Available data: Begin

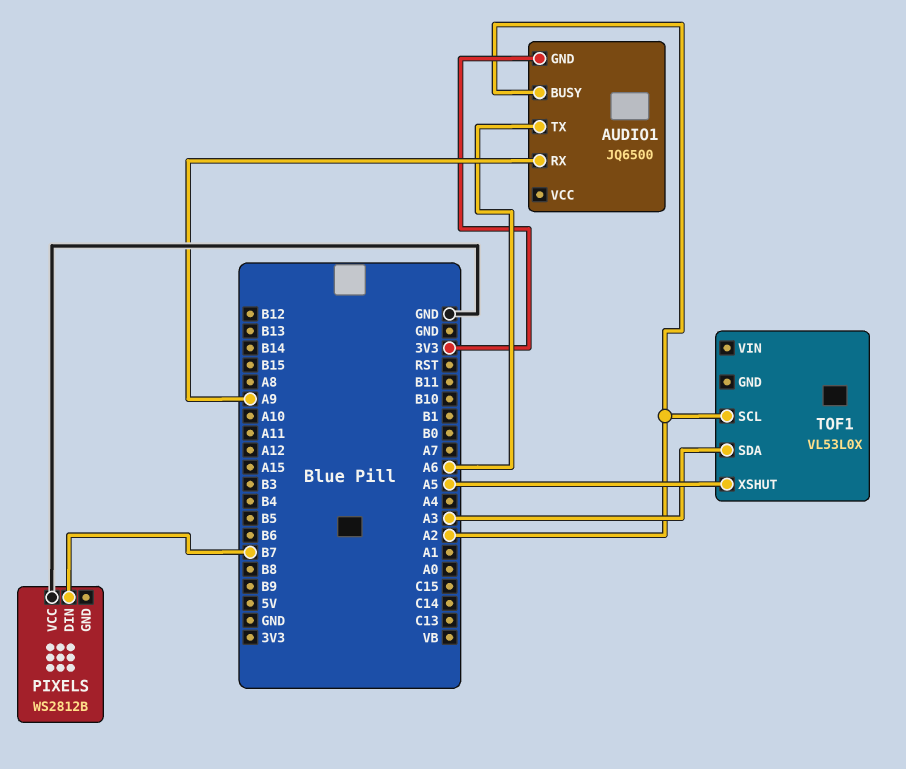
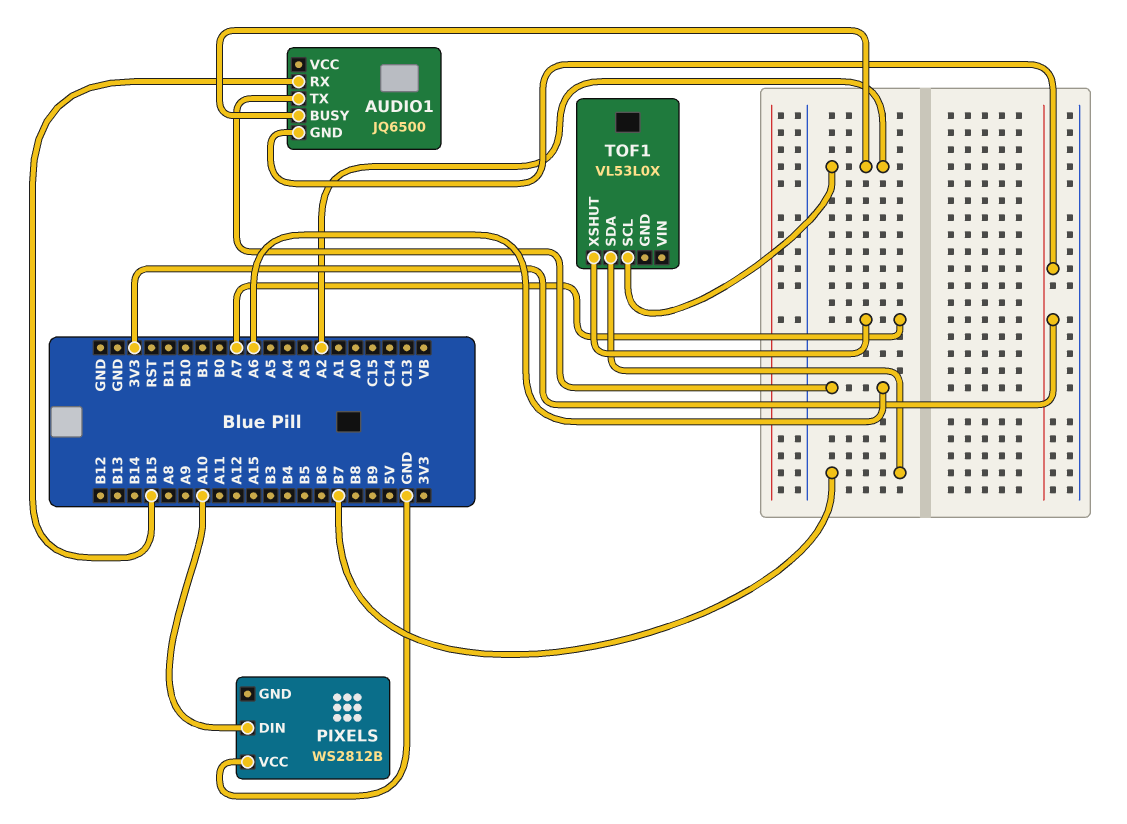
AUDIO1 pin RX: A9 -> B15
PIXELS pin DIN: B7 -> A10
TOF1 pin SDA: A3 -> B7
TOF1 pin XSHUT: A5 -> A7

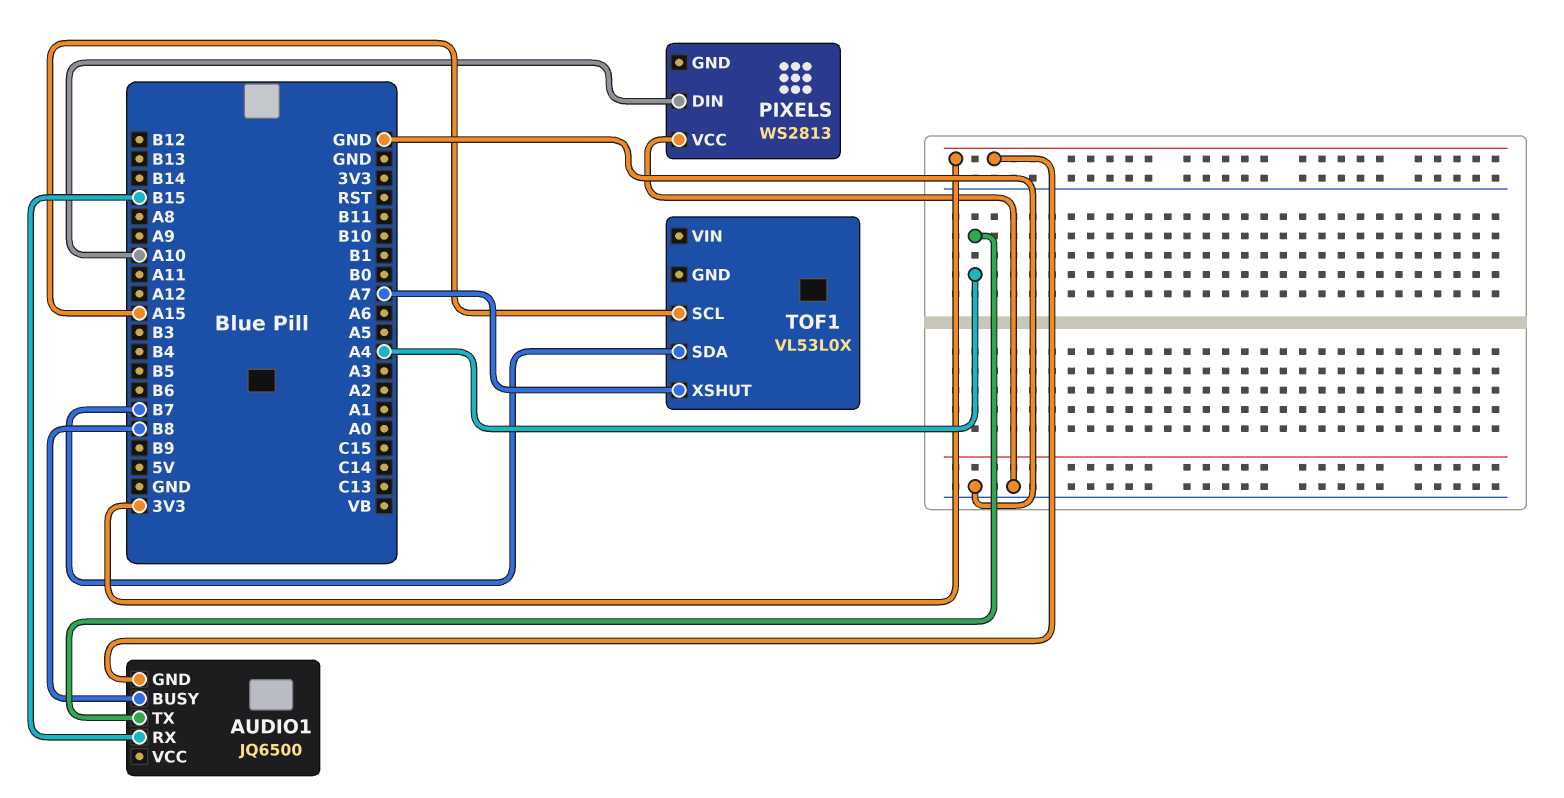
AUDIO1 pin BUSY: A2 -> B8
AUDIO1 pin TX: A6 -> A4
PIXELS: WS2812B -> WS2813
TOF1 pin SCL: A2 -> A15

Available data: End

▶ _Exercise_: Apart from the images, please copy every line of the data exactly as written.

▶ _Your solution_:
AUDIO1 pin RX: A9 -> B15
PIXELS pin DIN: B7 -> A10
TOF1 pin SDA: A3 -> B7
TOF1 pin XSHUT: A5 -> A7

AUDIO1 pin BUSY: A2 -> B8
AUDIO1 pin TX: A6 -> A4
PIXELS: WS2812B -> WS2813
TOF1 pin SCL: A2 -> A15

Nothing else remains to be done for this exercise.